What is expected: The lines to copy are those in the listing that hold the word "stick".

[Supplied records — start]

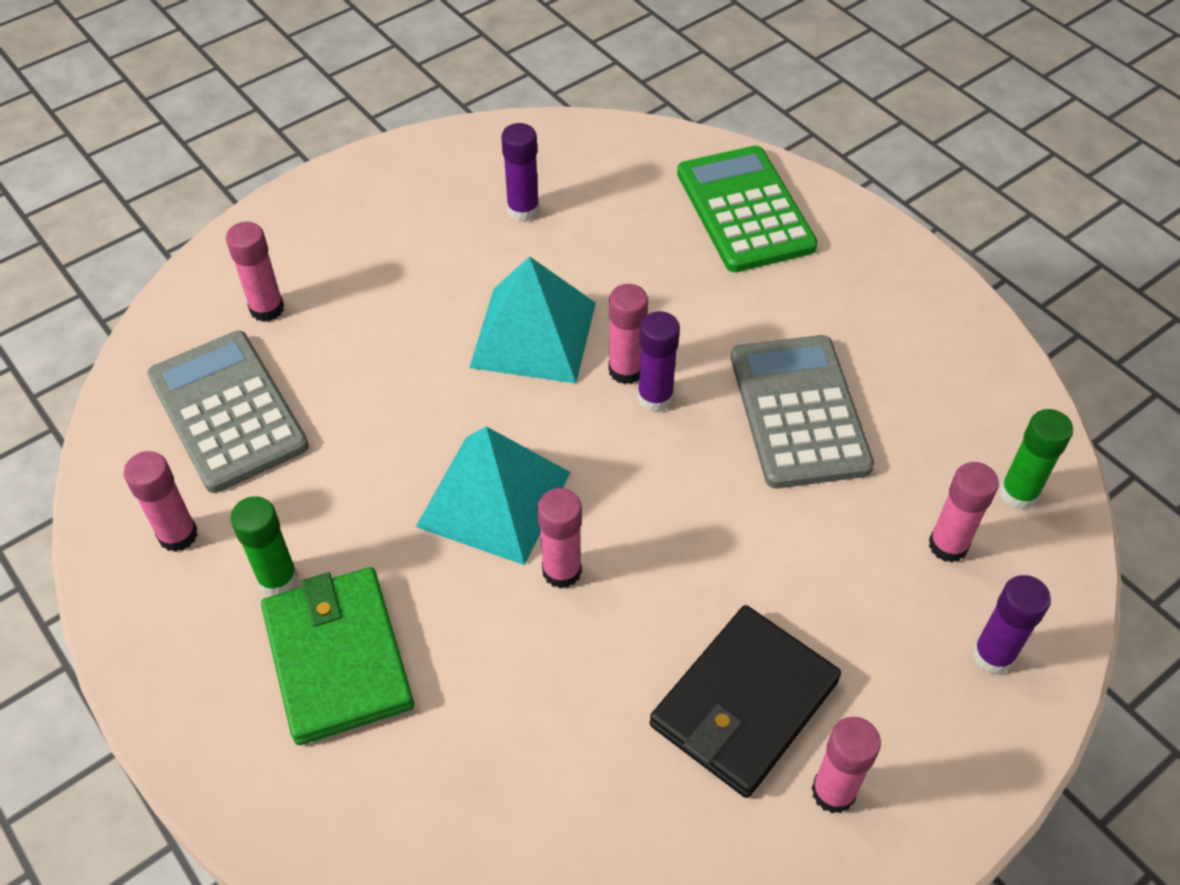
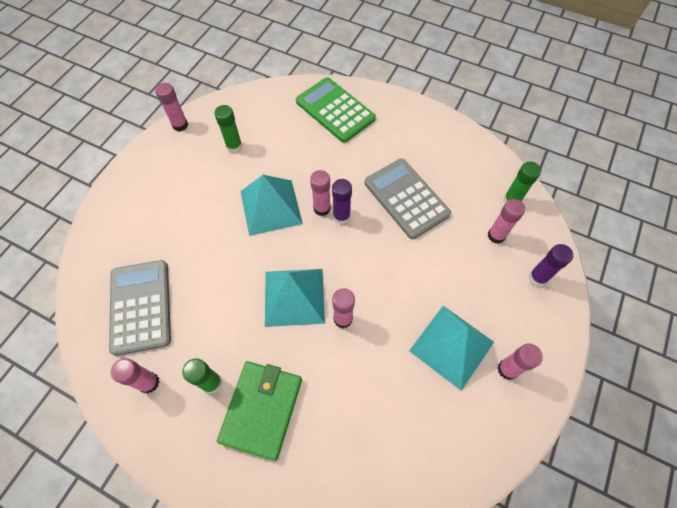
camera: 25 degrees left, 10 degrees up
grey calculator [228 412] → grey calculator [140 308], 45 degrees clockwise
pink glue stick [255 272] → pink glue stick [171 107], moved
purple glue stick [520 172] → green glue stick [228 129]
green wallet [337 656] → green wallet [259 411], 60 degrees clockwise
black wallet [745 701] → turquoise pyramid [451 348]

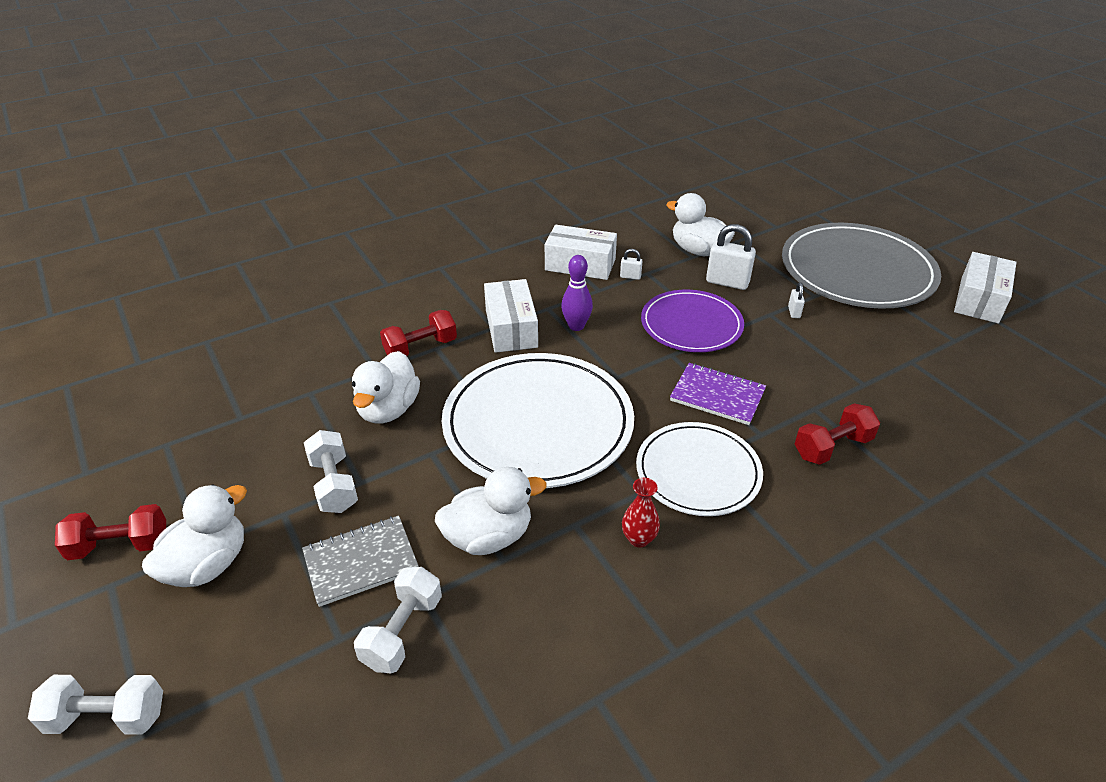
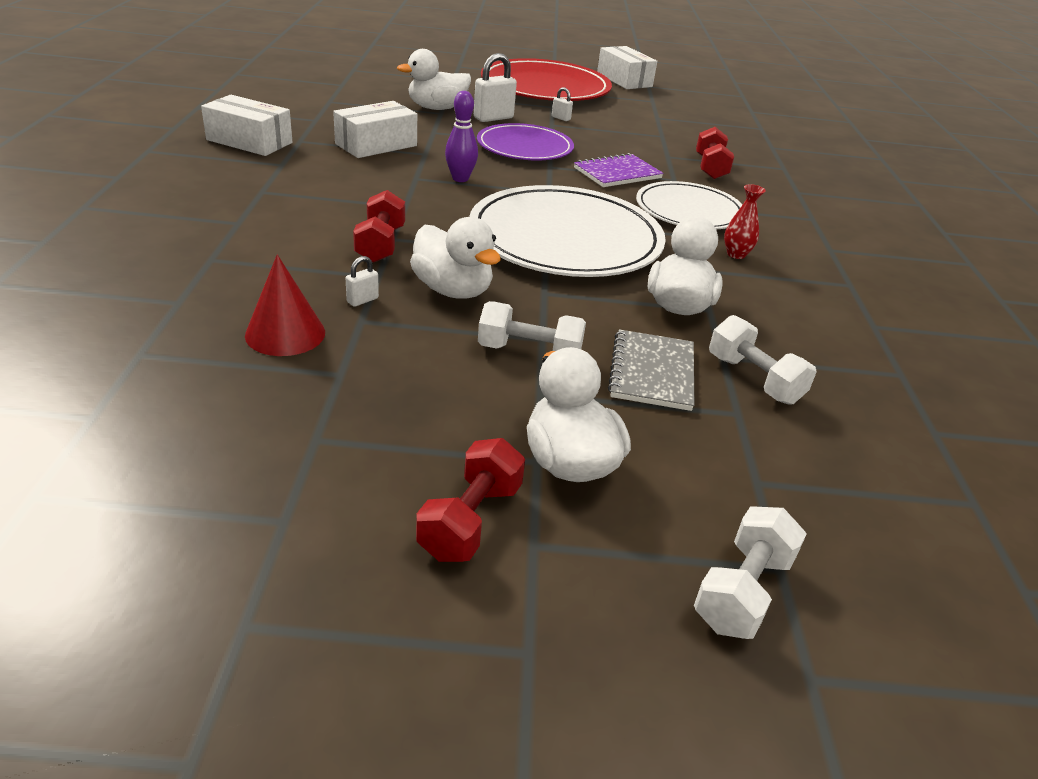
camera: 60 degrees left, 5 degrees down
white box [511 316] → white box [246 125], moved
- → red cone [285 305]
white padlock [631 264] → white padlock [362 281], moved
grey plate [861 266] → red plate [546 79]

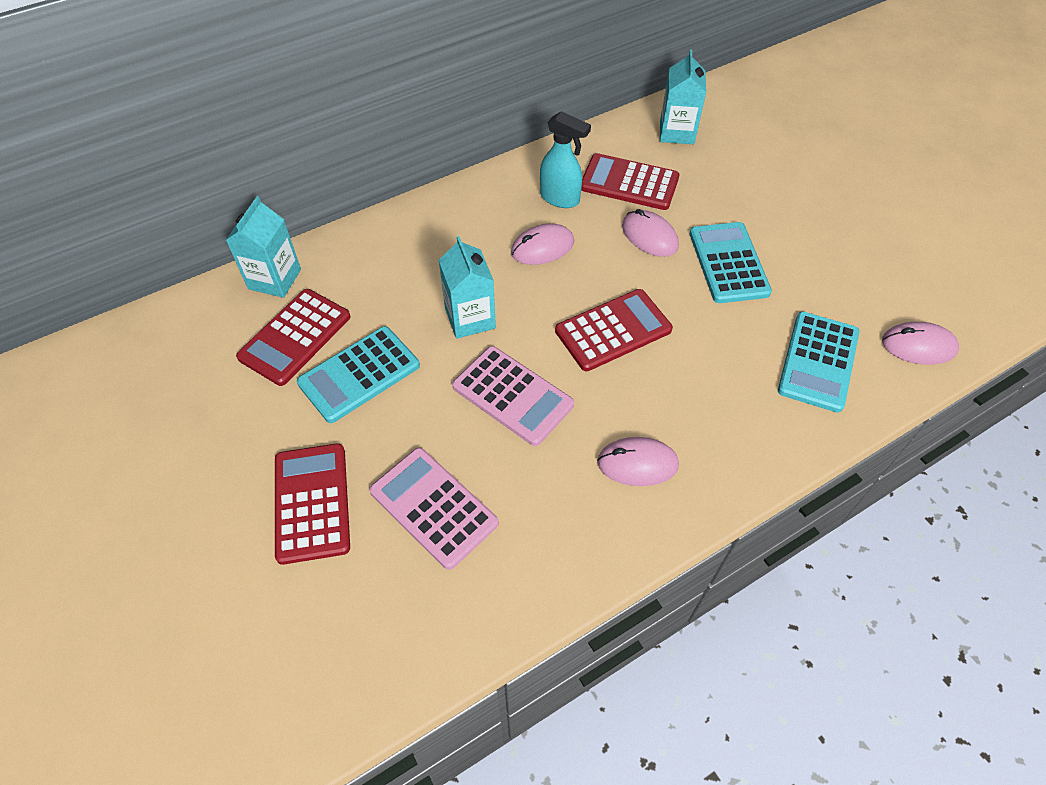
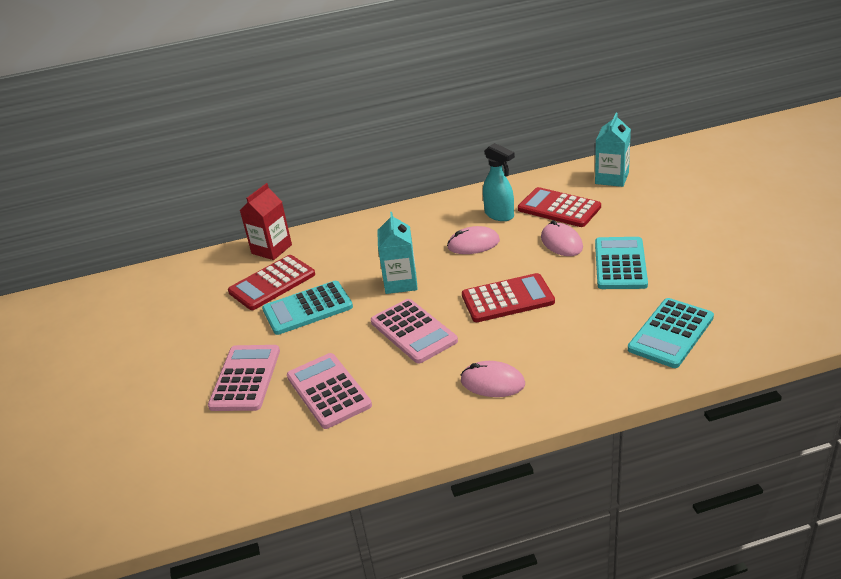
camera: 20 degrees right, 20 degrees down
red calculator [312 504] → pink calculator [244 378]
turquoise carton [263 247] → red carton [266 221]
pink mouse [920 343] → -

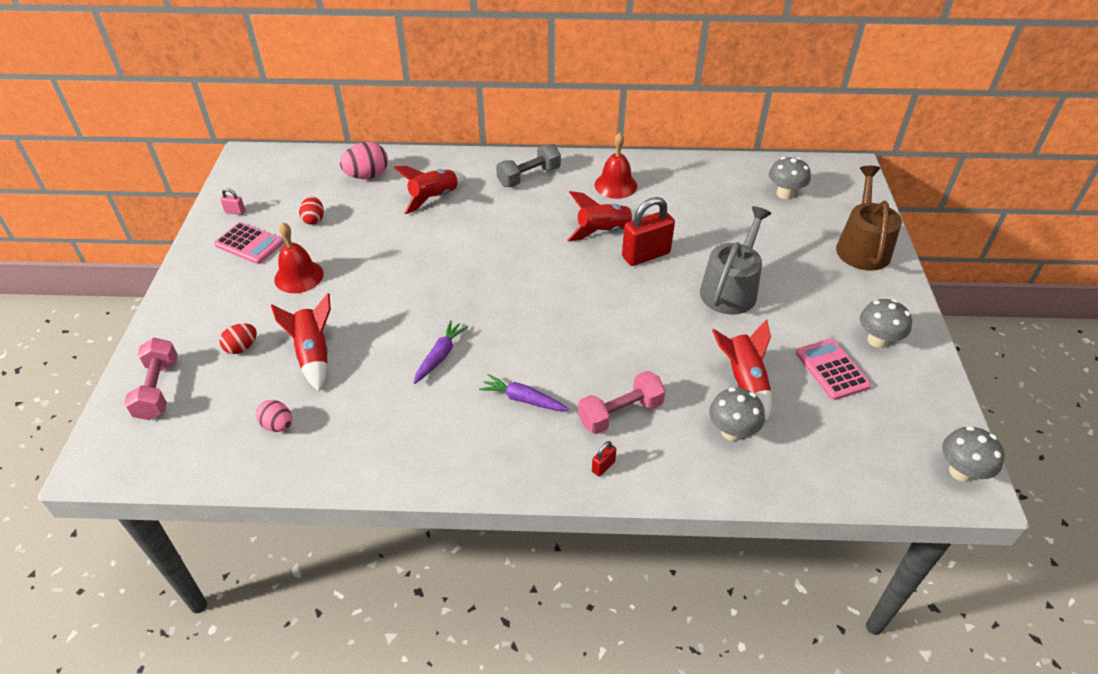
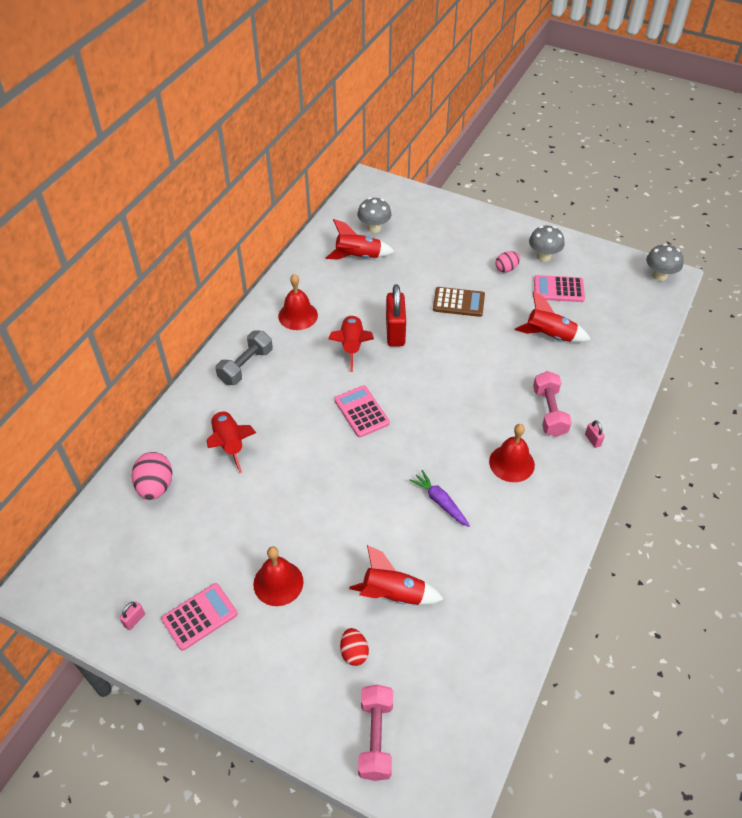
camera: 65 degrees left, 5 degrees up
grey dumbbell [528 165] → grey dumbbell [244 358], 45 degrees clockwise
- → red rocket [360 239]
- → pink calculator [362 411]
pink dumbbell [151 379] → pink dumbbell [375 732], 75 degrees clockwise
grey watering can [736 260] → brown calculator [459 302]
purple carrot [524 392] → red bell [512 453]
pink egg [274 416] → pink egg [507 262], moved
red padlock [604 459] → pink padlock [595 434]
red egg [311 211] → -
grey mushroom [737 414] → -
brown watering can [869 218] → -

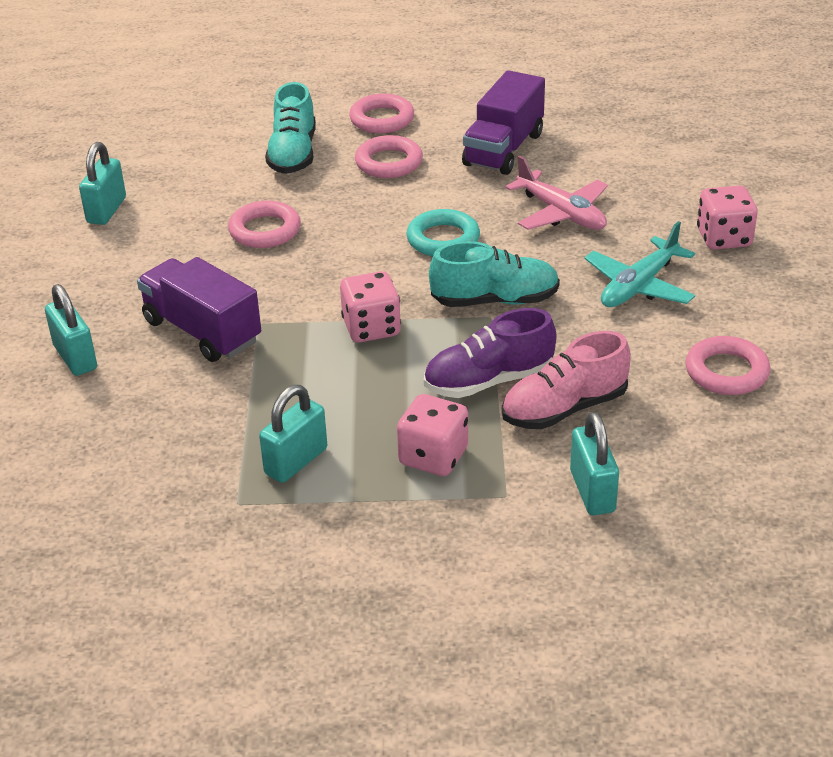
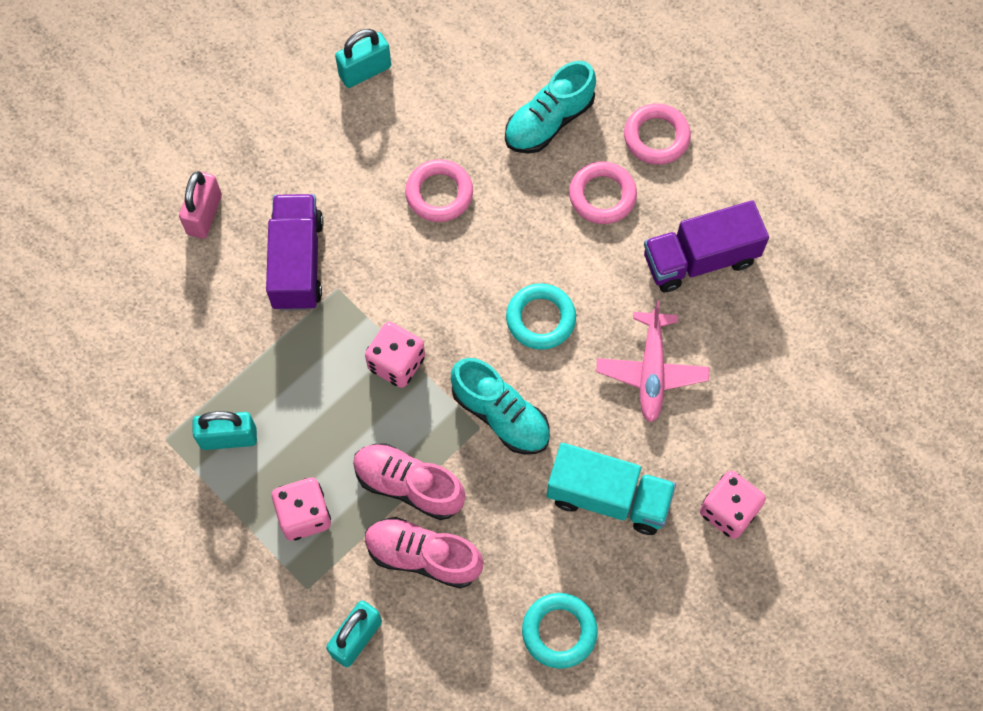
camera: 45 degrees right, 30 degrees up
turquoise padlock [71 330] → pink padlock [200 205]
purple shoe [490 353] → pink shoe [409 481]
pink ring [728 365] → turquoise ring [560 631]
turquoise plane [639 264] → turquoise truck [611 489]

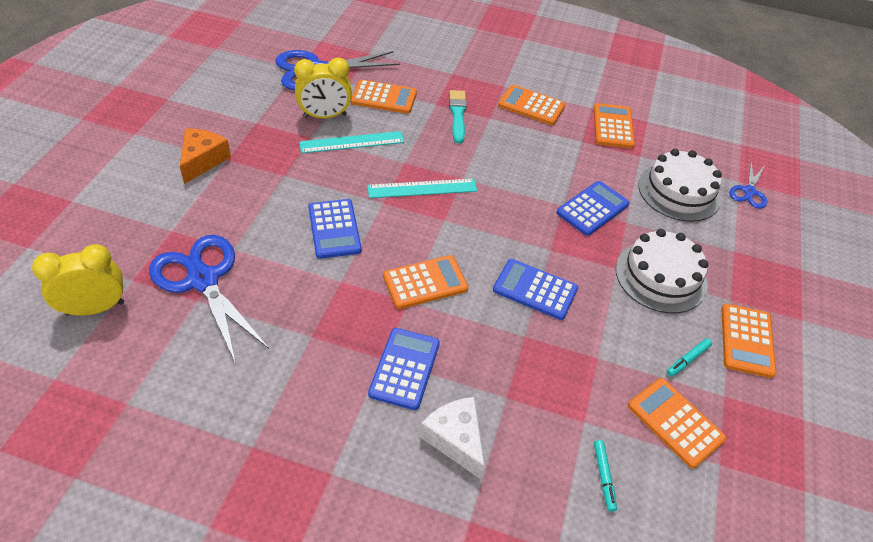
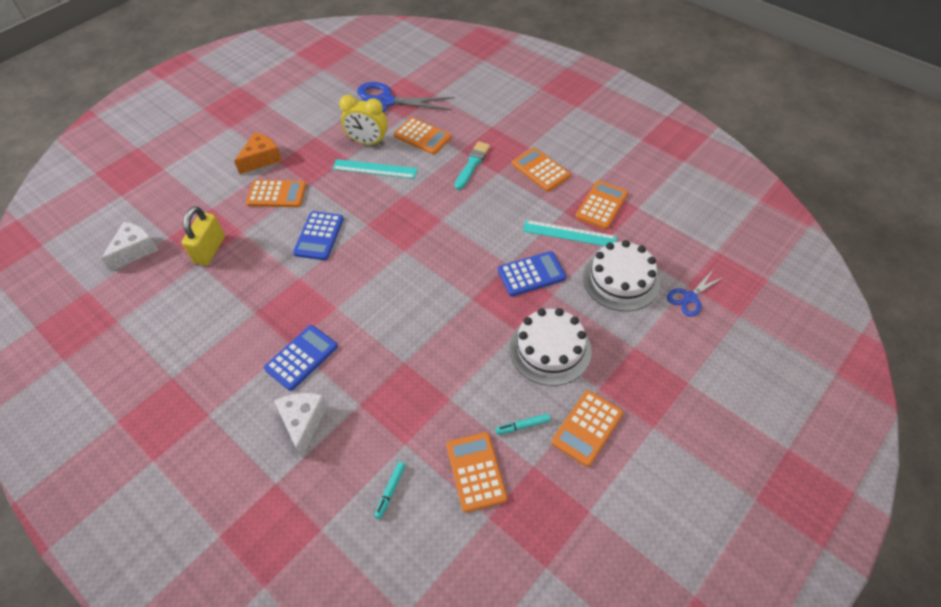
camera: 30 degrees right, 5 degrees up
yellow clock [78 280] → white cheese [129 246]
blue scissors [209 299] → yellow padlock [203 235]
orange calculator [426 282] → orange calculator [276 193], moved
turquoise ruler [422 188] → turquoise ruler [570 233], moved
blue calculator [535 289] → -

[Supplied records — finish]

Completed exercise:
pink glue stick [255 272] → pink glue stick [171 107], moved
purple glue stick [520 172] → green glue stick [228 129]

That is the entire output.